● **BRIEF**: Give each line of the records again exactly and omit every picture.

Segment Start: INFORMATION SHOWN

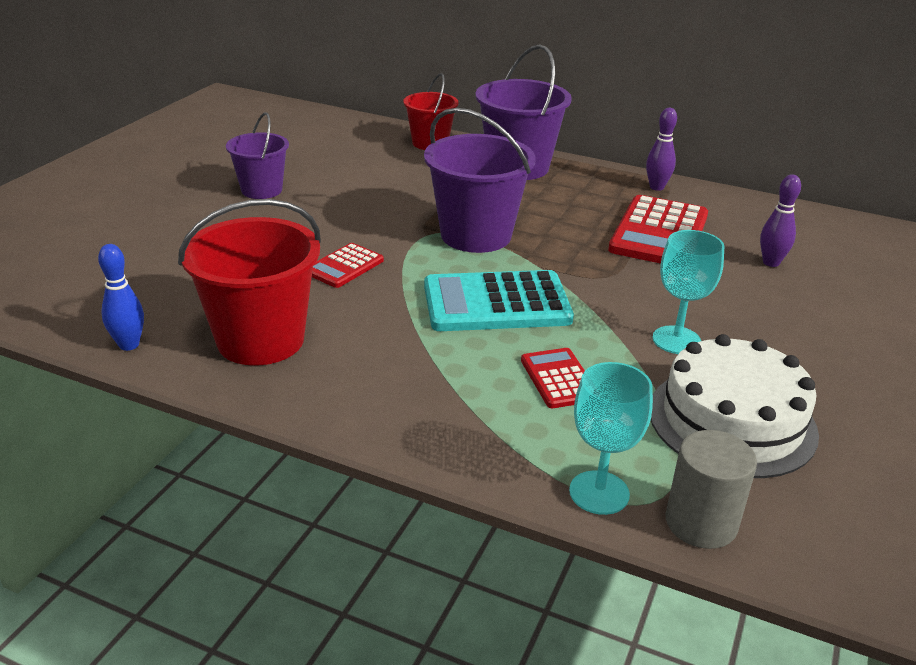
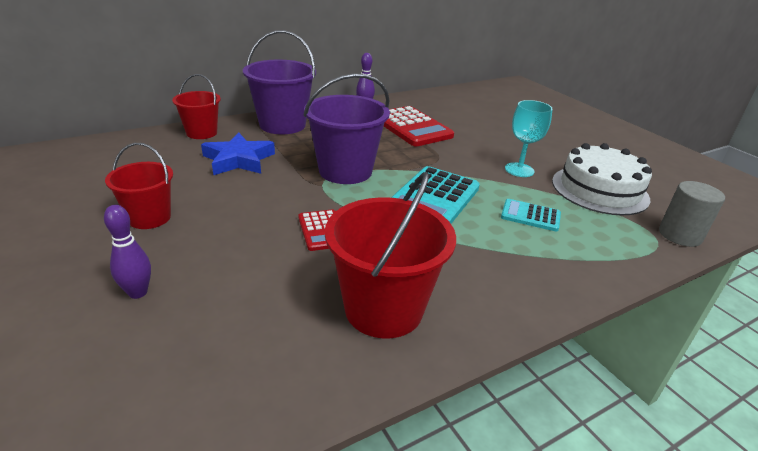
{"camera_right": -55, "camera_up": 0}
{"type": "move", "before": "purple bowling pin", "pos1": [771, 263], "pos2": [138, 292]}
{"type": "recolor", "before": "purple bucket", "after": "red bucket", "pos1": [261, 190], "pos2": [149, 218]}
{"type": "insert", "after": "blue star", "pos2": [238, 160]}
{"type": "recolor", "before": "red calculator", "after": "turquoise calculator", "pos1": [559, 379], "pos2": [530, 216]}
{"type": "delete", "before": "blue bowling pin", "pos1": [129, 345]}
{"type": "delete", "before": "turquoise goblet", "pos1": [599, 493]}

Segment End: INFORMATION SHOWN

● **OUTPUT OF THE TASK**:
{"camera_right": -55, "camera_up": 0}
{"type": "move", "before": "purple bowling pin", "pos1": [771, 263], "pos2": [138, 292]}
{"type": "recolor", "before": "purple bucket", "after": "red bucket", "pos1": [261, 190], "pos2": [149, 218]}
{"type": "insert", "after": "blue star", "pos2": [238, 160]}
{"type": "recolor", "before": "red calculator", "after": "turquoise calculator", "pos1": [559, 379], "pos2": [530, 216]}
{"type": "delete", "before": "blue bowling pin", "pos1": [129, 345]}
{"type": "delete", "before": "turquoise goblet", "pos1": [599, 493]}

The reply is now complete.